### Image change detection data
....................
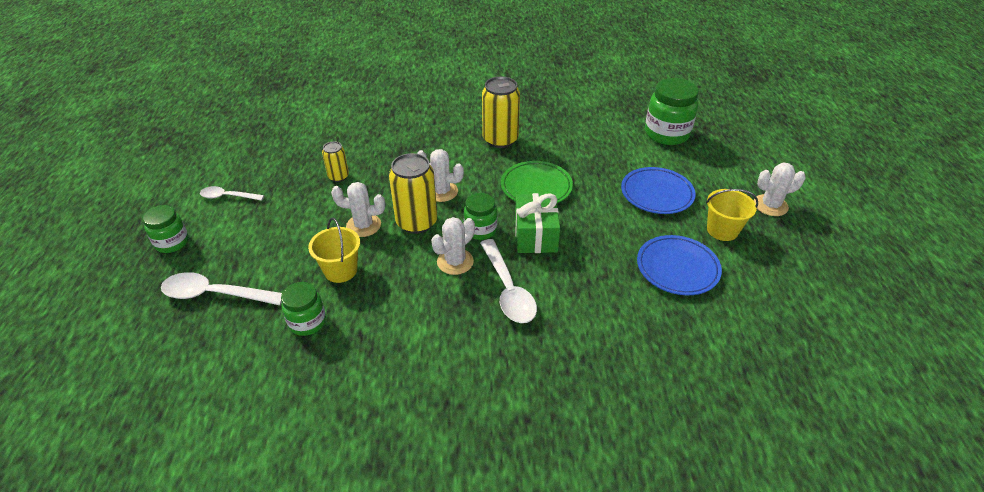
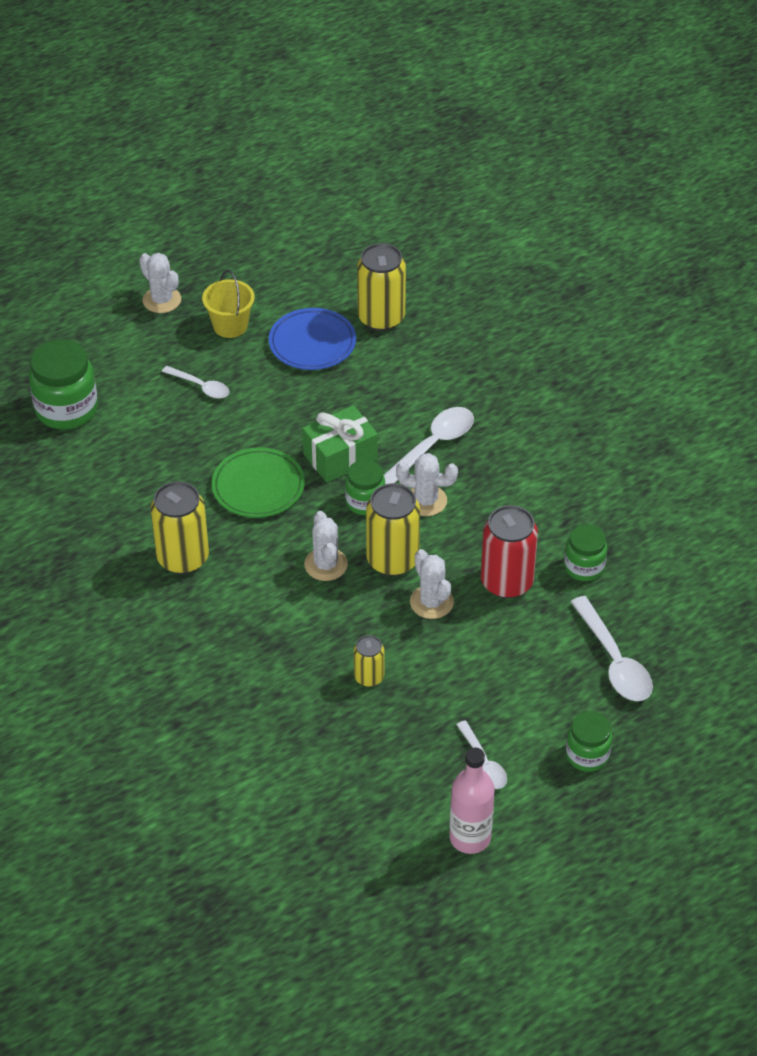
camera: 120 degrees left, 5 degrees up
(193, 172) = (470, 837): none -> pink bottle
(340, 270) = (506, 582): yellow bucket -> red can
(657, 194) = (201, 387): blue plate -> white spoon
(691, 326) = (381, 318): none -> yellow can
....................
### Work order
Pictures omitted, give the entries again exactly.

### Solved exercise
camera: 120 degrees left, 5 degrees up
(193, 172) = (470, 837): none -> pink bottle
(340, 270) = (506, 582): yellow bucket -> red can
(657, 194) = (201, 387): blue plate -> white spoon
(691, 326) = (381, 318): none -> yellow can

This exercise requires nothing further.